■ **Assigned task**:
Leave out every line before the one that contains "R2: 1.5k (+9V, N11) -> 9.1k (+9V, N11)". Please restate that line and the rest of the data word for word, through the end.

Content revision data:
╔══
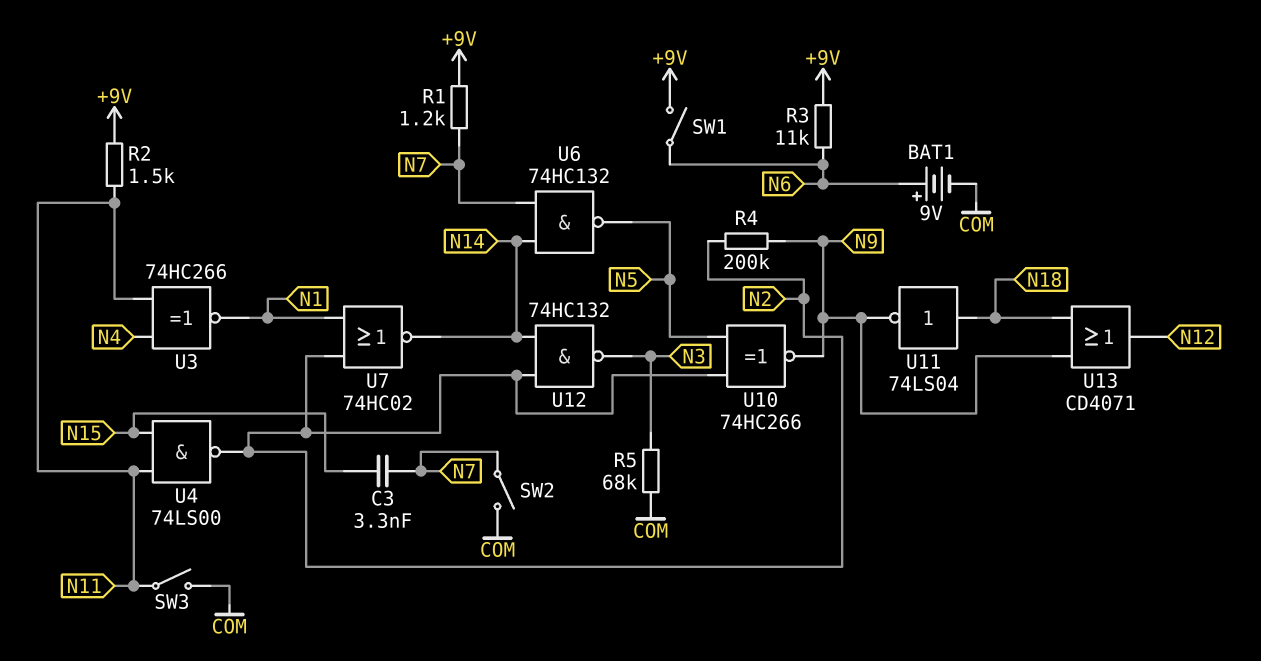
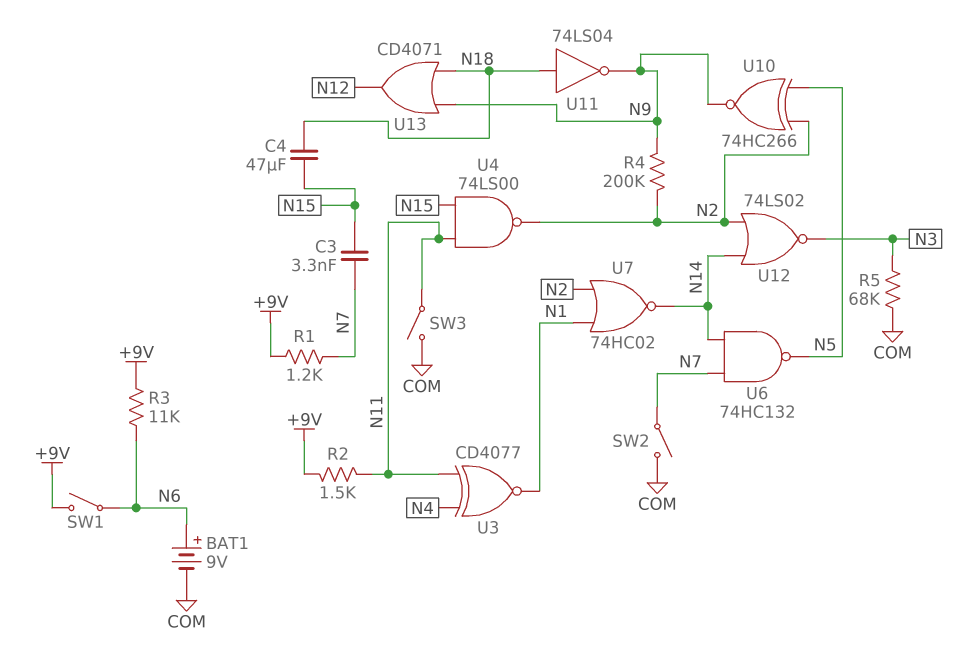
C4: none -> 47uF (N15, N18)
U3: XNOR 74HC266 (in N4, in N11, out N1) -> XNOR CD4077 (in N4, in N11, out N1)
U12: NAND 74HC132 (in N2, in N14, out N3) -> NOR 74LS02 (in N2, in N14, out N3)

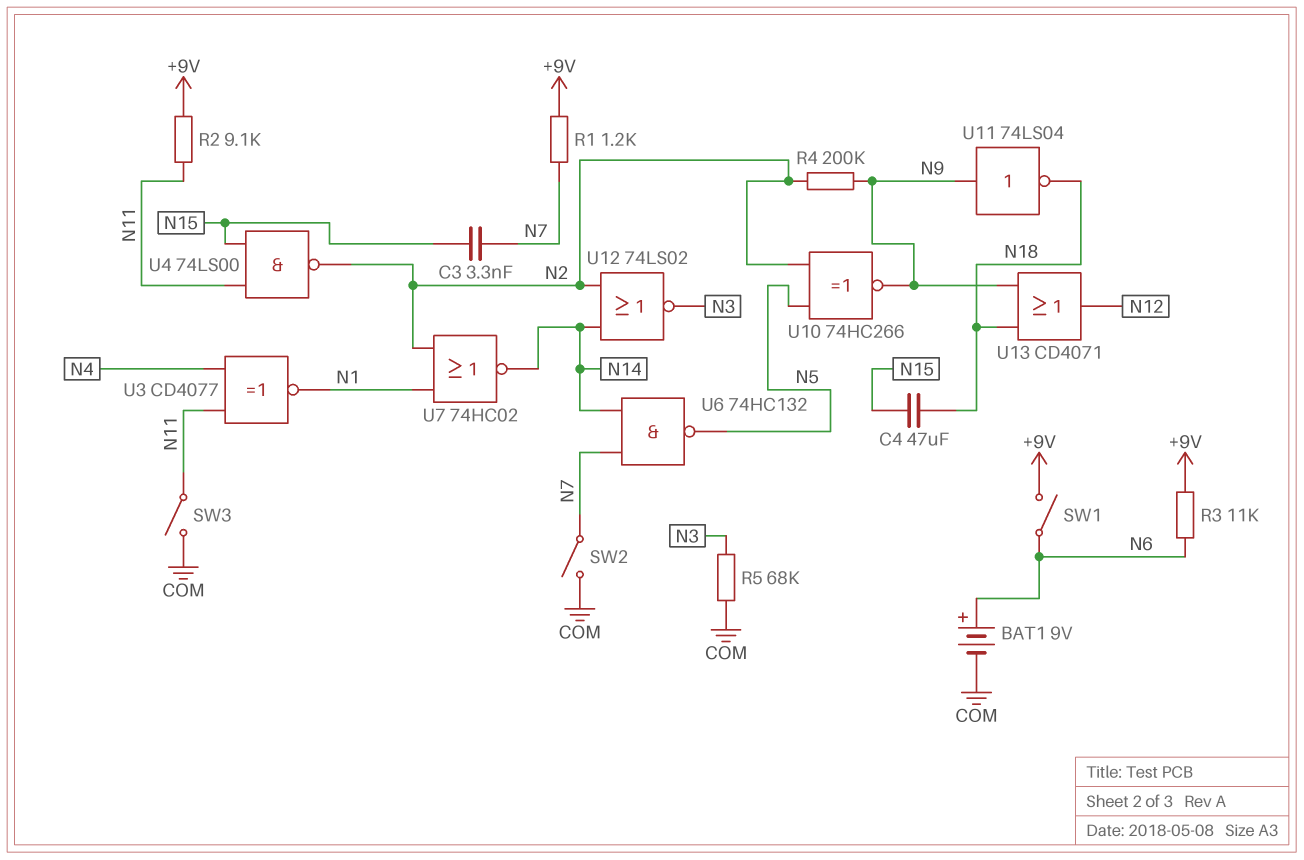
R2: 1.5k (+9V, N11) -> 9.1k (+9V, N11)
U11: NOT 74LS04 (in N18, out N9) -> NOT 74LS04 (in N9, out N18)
╚══
■ **Output of the exercise**:
R2: 1.5k (+9V, N11) -> 9.1k (+9V, N11)
U11: NOT 74LS04 (in N18, out N9) -> NOT 74LS04 (in N9, out N18)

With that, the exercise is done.